Data:
*** Begin section ***

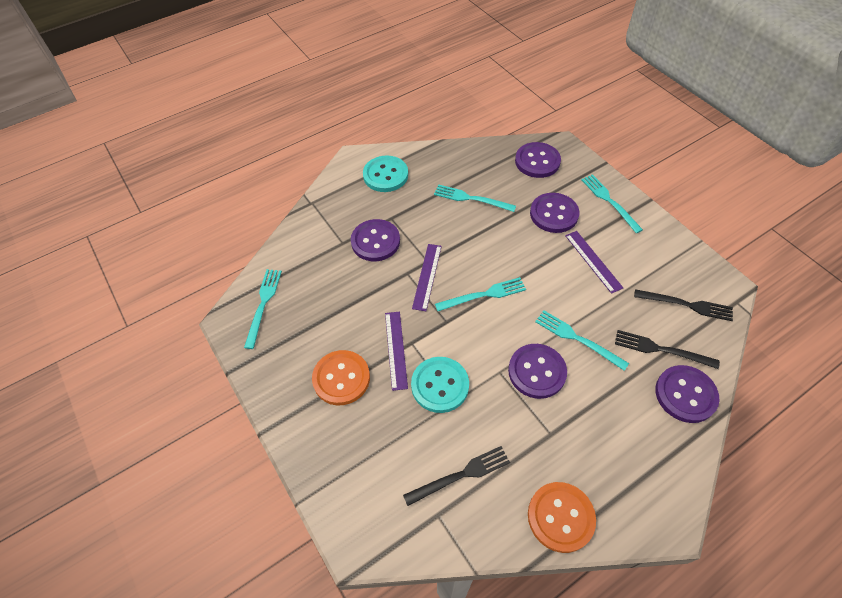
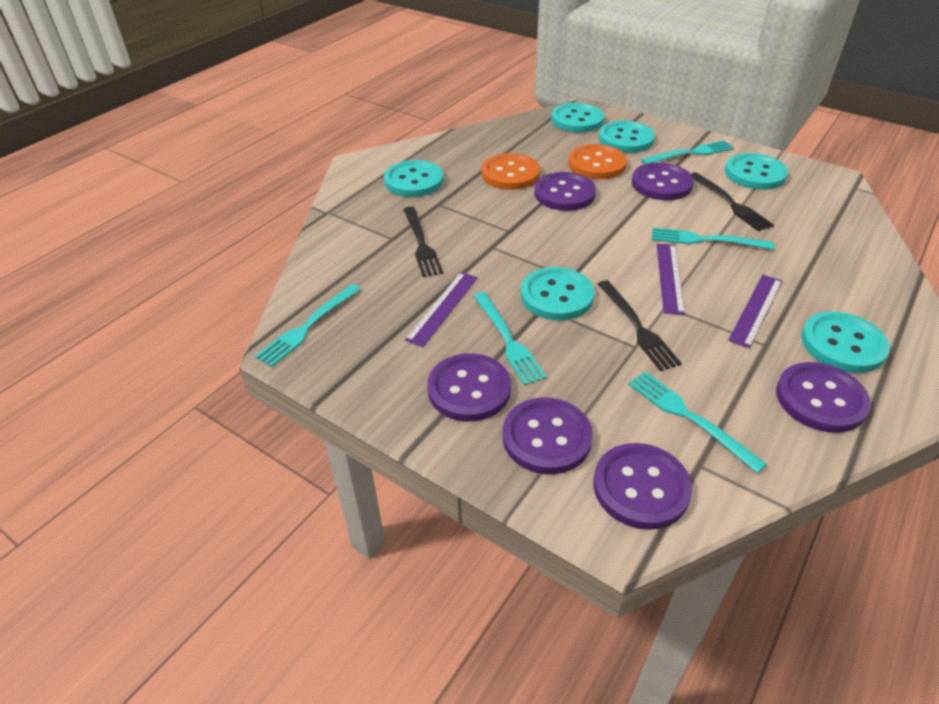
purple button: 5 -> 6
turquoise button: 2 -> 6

*** End section ***
*** Begin section ***

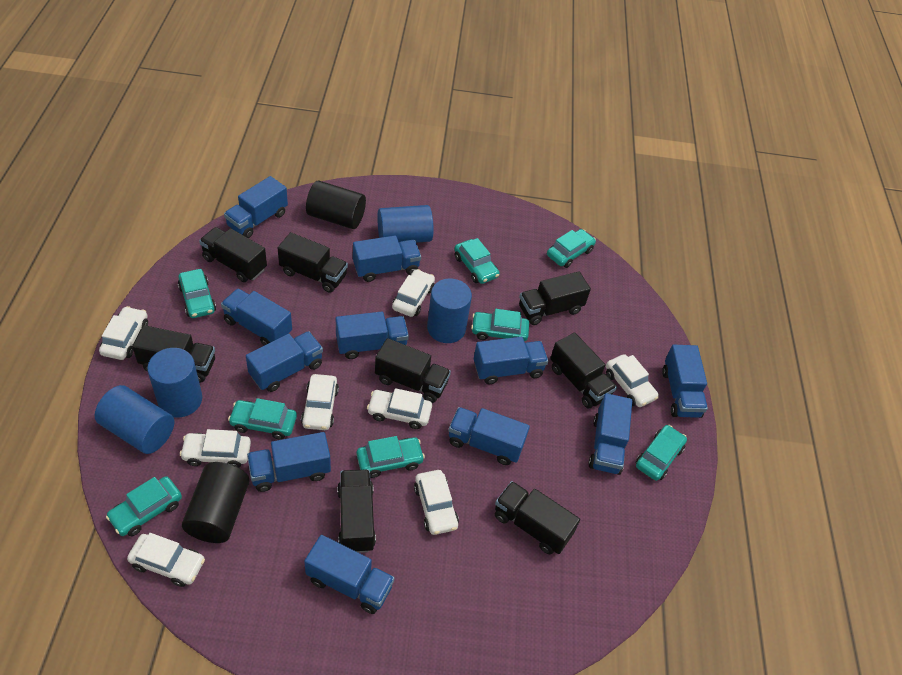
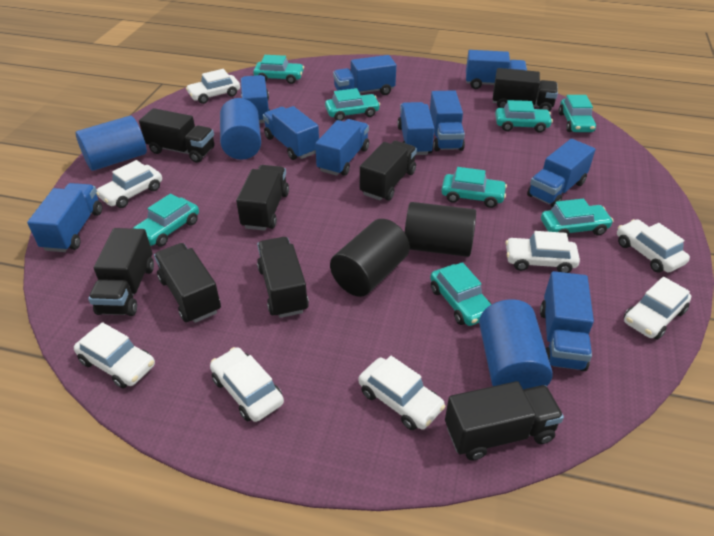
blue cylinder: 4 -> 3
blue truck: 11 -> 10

*** End section ***
*** Begin section ***

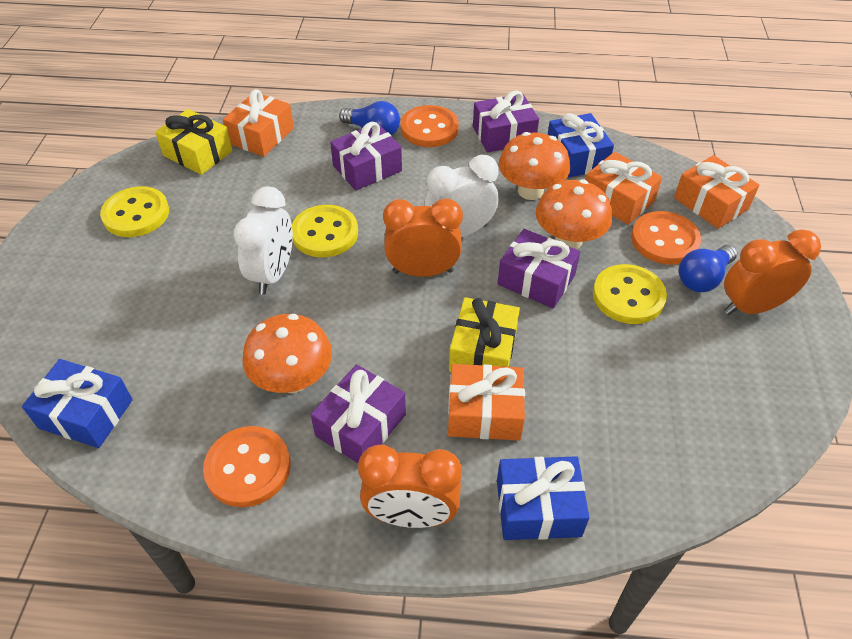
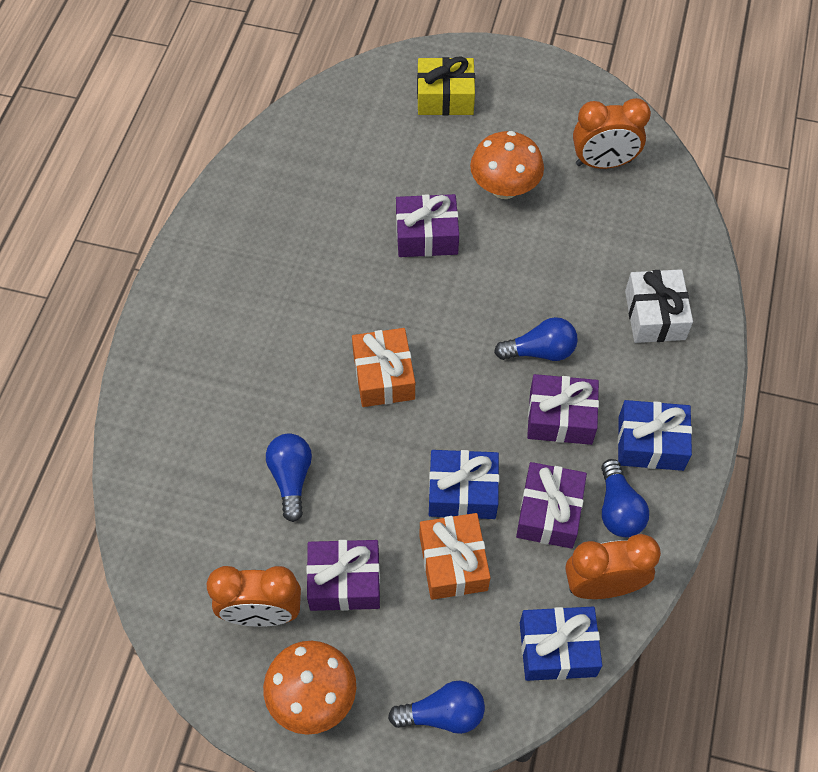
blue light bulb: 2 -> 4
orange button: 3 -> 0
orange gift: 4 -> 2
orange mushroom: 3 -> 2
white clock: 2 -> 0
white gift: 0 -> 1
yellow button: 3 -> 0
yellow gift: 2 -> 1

*** End section ***

Exercise details: Restate word for word the lines of the data above, starting at the line containing "white clock: 2 -> 0" and ending at the line containing "yellow gift: 2 -> 1", both included, and nothing more.

Solution for this task:
white clock: 2 -> 0
white gift: 0 -> 1
yellow button: 3 -> 0
yellow gift: 2 -> 1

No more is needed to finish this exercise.